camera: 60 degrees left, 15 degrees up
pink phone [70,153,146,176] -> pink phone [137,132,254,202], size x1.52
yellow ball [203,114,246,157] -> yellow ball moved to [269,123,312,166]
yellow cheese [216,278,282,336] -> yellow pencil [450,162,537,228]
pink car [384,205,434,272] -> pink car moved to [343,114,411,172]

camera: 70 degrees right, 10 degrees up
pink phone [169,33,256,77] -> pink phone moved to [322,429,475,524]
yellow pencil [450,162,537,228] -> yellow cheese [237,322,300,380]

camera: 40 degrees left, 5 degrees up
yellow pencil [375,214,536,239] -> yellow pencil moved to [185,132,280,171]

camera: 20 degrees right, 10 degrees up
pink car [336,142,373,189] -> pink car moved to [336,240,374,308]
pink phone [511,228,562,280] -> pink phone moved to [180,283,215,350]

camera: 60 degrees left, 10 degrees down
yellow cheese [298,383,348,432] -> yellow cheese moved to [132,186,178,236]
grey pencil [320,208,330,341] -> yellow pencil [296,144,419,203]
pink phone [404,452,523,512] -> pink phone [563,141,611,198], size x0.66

--

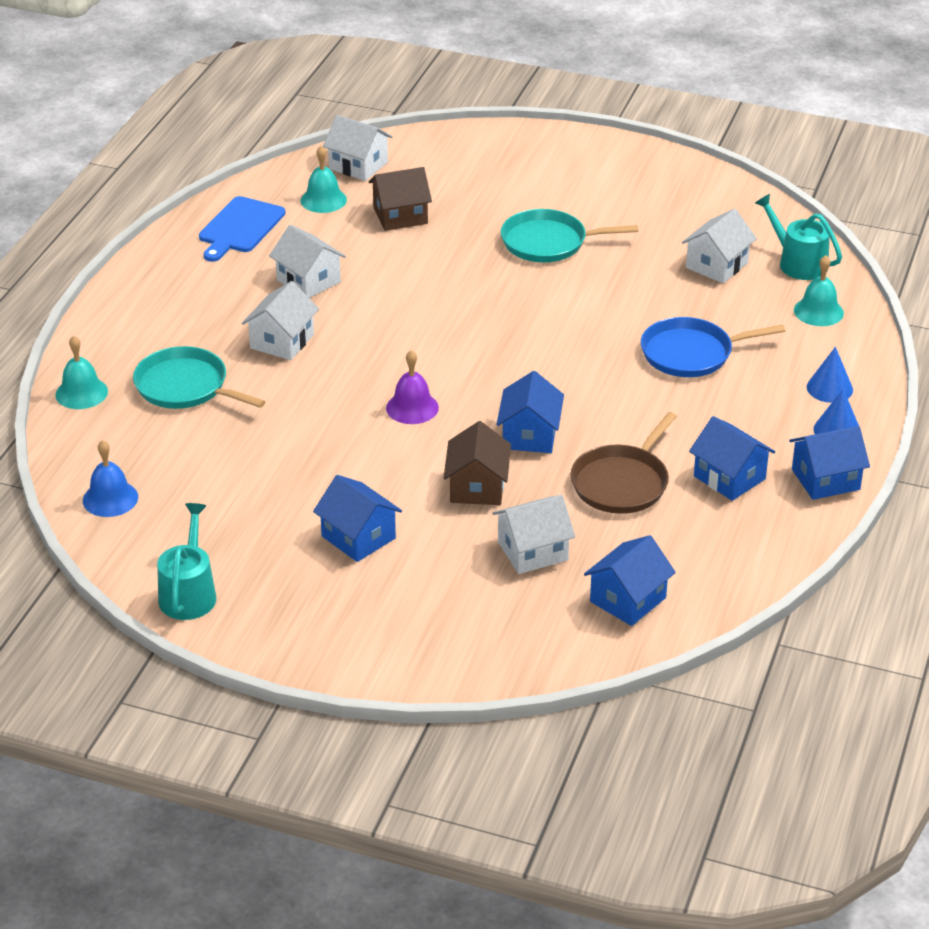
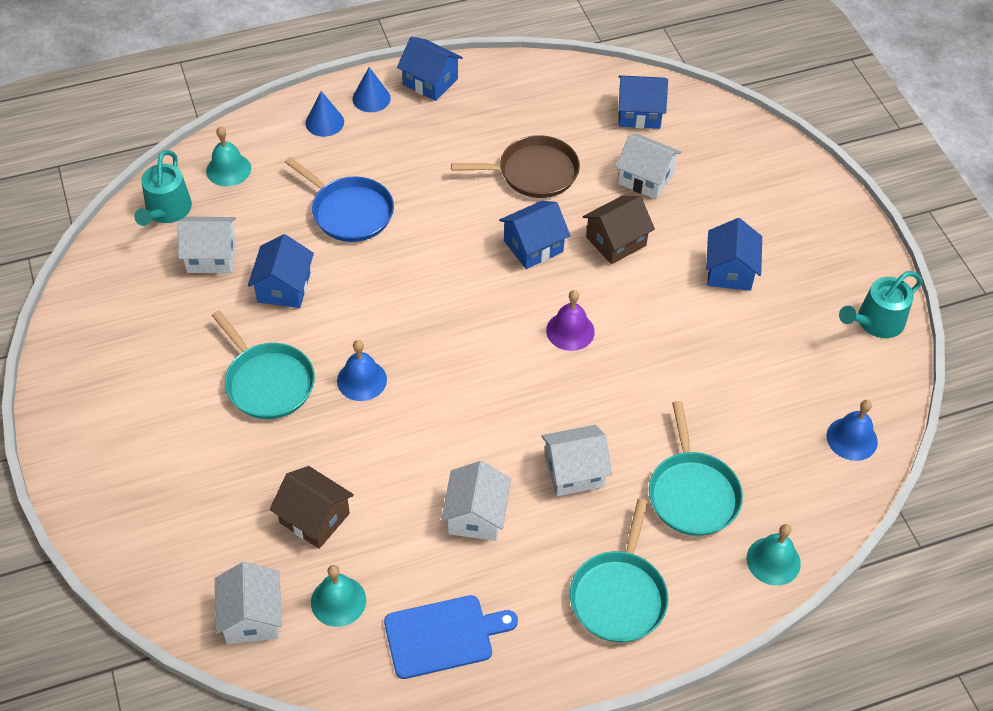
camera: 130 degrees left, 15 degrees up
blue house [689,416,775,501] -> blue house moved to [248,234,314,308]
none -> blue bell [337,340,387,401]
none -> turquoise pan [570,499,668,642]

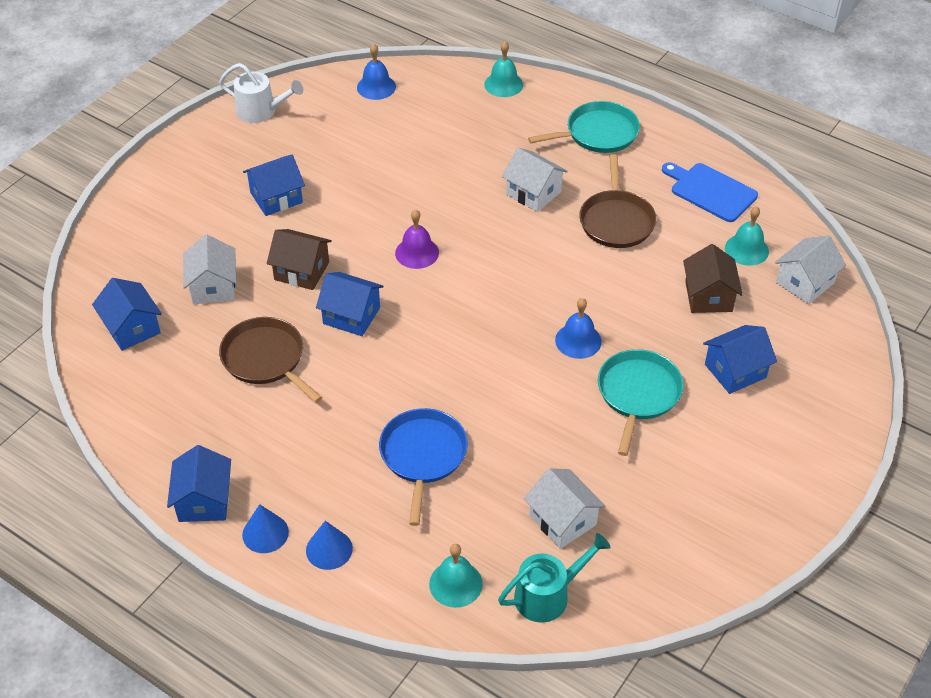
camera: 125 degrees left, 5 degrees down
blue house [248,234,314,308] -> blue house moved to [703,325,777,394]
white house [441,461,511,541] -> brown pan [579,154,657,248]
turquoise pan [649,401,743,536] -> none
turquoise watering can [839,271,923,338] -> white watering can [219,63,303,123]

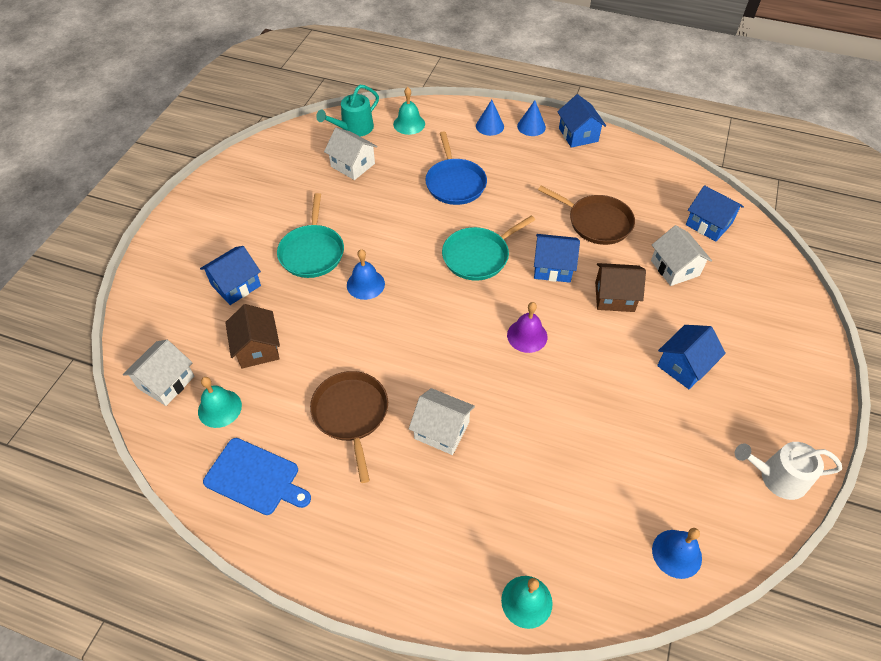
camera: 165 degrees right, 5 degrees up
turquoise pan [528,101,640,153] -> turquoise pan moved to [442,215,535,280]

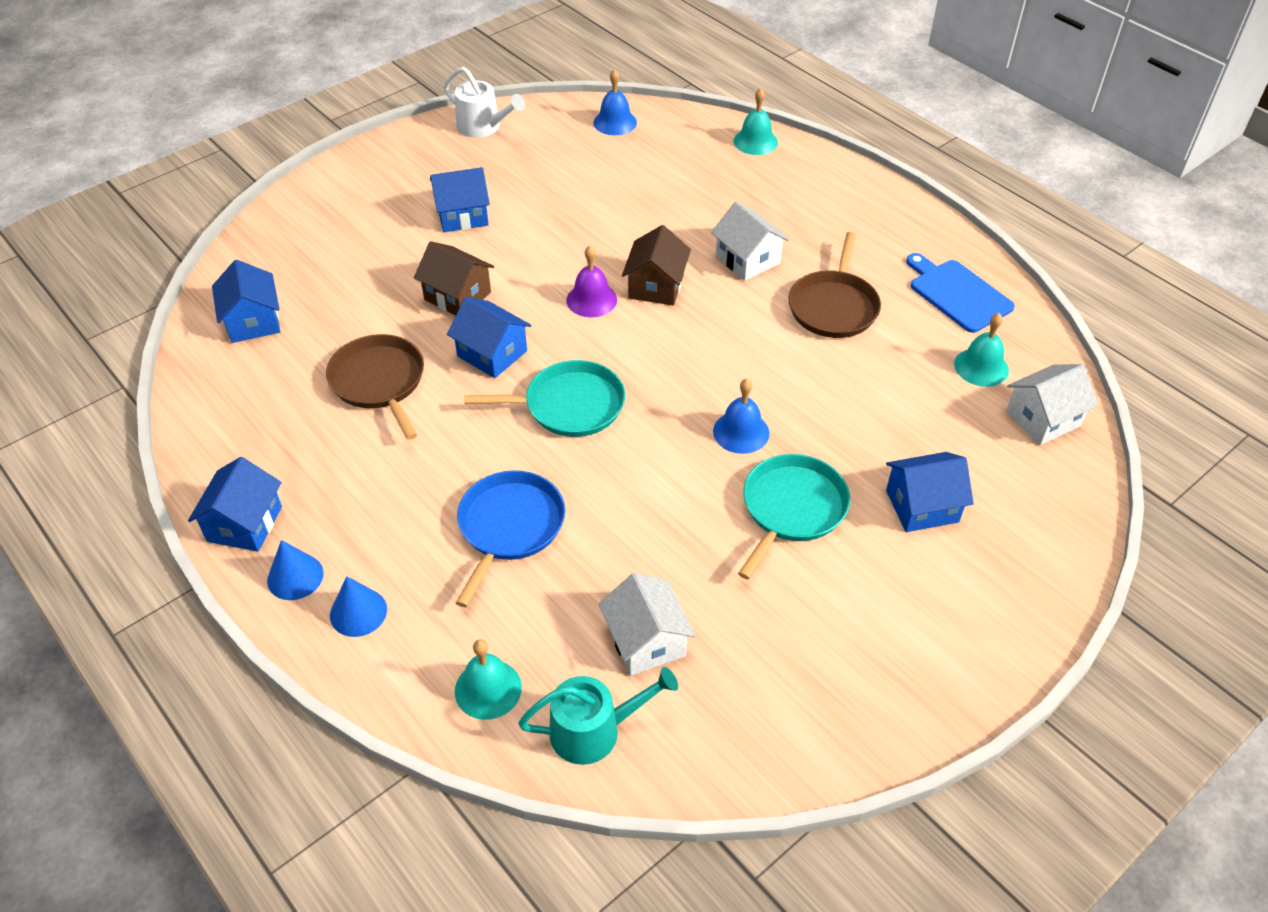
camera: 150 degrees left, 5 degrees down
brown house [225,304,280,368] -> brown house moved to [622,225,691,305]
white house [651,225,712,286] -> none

_DESCRIPTION OF THE TASK_
The data above holds the lines to copy: start at the one with "camera: 130 degrees left, 15 degrees up", stop at the one with "white house [651,225,712,286] -> none", include both, copy them exactly without pictures, and copy nothing else.

_SOLUTION TO THIS PROBLEM_
camera: 130 degrees left, 15 degrees up
blue house [689,416,775,501] -> blue house moved to [248,234,314,308]
none -> blue bell [337,340,387,401]
none -> turquoise pan [570,499,668,642]

camera: 125 degrees left, 5 degrees down
blue house [248,234,314,308] -> blue house moved to [703,325,777,394]
white house [441,461,511,541] -> brown pan [579,154,657,248]
turquoise pan [649,401,743,536] -> none
turquoise watering can [839,271,923,338] -> white watering can [219,63,303,123]

camera: 165 degrees right, 5 degrees up
turquoise pan [528,101,640,153] -> turquoise pan moved to [442,215,535,280]

camera: 150 degrees left, 5 degrees down
brown house [225,304,280,368] -> brown house moved to [622,225,691,305]
white house [651,225,712,286] -> none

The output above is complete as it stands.